* _Information provided_:
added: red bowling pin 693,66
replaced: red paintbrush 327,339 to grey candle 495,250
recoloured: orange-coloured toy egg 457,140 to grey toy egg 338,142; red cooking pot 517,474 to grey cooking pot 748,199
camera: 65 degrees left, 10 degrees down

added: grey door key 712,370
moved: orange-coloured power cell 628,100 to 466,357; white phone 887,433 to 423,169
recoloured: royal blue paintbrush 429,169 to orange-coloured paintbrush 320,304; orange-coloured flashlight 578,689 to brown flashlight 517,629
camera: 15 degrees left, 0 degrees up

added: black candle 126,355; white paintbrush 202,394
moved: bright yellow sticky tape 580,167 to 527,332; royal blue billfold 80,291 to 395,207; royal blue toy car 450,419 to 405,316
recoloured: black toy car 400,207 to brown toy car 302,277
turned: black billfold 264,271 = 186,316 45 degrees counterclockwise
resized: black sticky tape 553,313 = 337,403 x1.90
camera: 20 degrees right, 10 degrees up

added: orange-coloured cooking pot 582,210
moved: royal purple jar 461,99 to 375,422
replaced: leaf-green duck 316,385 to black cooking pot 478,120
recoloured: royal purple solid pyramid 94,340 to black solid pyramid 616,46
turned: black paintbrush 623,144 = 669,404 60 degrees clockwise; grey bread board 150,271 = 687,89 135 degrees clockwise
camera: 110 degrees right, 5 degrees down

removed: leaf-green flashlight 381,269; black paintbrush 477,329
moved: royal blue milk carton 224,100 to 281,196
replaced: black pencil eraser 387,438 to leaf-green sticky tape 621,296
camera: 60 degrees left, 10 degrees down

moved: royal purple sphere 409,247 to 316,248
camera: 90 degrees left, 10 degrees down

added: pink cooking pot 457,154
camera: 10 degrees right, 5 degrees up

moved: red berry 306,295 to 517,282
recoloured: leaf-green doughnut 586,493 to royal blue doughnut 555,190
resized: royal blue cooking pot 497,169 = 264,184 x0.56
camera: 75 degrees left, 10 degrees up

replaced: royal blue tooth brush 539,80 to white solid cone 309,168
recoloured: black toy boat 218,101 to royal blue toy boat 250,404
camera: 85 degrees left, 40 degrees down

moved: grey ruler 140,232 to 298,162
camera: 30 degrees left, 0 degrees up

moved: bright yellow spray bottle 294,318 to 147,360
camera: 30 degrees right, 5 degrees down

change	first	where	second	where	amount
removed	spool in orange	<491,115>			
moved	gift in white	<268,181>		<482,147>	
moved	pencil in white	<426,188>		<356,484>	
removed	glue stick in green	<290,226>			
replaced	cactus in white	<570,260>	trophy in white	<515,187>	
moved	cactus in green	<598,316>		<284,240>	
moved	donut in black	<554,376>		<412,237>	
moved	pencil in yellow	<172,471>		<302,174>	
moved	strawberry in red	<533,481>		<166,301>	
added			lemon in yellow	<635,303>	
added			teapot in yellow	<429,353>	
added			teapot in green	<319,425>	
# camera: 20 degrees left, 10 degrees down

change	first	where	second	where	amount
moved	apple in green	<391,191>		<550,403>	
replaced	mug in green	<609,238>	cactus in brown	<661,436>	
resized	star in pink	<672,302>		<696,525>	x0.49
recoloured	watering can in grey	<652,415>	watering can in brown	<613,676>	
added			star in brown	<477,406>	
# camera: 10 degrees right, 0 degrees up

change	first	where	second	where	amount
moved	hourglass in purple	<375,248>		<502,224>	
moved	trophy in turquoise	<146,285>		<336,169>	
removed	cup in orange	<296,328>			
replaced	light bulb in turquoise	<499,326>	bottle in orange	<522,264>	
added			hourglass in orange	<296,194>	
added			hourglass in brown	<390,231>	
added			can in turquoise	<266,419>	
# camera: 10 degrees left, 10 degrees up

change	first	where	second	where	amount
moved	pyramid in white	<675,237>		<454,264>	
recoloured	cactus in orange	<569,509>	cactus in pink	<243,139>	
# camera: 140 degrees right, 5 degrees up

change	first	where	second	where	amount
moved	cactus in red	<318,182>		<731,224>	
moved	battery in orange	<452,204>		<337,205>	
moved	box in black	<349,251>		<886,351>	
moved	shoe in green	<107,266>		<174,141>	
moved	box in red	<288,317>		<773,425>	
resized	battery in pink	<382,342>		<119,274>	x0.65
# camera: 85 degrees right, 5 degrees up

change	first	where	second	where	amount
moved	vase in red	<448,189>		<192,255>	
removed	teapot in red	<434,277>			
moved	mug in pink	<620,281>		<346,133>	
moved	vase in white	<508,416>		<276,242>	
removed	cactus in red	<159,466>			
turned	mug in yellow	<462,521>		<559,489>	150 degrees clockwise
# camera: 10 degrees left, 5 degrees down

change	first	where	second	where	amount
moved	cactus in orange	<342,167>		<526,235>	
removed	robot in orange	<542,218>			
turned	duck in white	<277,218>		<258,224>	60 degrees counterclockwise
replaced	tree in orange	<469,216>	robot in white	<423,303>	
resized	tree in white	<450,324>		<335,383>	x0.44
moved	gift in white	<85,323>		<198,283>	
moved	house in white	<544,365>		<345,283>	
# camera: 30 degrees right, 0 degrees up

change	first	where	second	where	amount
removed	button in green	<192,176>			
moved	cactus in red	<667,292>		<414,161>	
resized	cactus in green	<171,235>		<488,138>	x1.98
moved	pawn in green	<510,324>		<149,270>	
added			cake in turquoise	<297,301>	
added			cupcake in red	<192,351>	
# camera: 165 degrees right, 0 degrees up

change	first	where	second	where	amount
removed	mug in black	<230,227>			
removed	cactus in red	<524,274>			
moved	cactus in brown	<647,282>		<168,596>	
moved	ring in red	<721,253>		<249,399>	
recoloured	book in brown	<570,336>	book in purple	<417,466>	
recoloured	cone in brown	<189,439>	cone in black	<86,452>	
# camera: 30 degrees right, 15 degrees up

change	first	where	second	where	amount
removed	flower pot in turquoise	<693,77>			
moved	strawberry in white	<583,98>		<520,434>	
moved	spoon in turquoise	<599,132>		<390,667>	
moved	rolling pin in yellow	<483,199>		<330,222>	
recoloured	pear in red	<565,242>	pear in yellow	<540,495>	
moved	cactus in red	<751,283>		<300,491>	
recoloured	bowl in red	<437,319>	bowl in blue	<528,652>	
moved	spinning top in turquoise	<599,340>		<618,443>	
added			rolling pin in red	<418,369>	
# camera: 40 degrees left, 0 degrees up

* _Problem requirements_:
In the listing above, reproduce the first line and each one after it through the line that contains "recoloured: orange-coloured toy".

* _Exercise result_:
added: red bowling pin 693,66
replaced: red paintbrush 327,339 to grey candle 495,250
recoloured: orange-coloured toy egg 457,140 to grey toy egg 338,142; red cooking pot 517,474 to grey cooking pot 748,199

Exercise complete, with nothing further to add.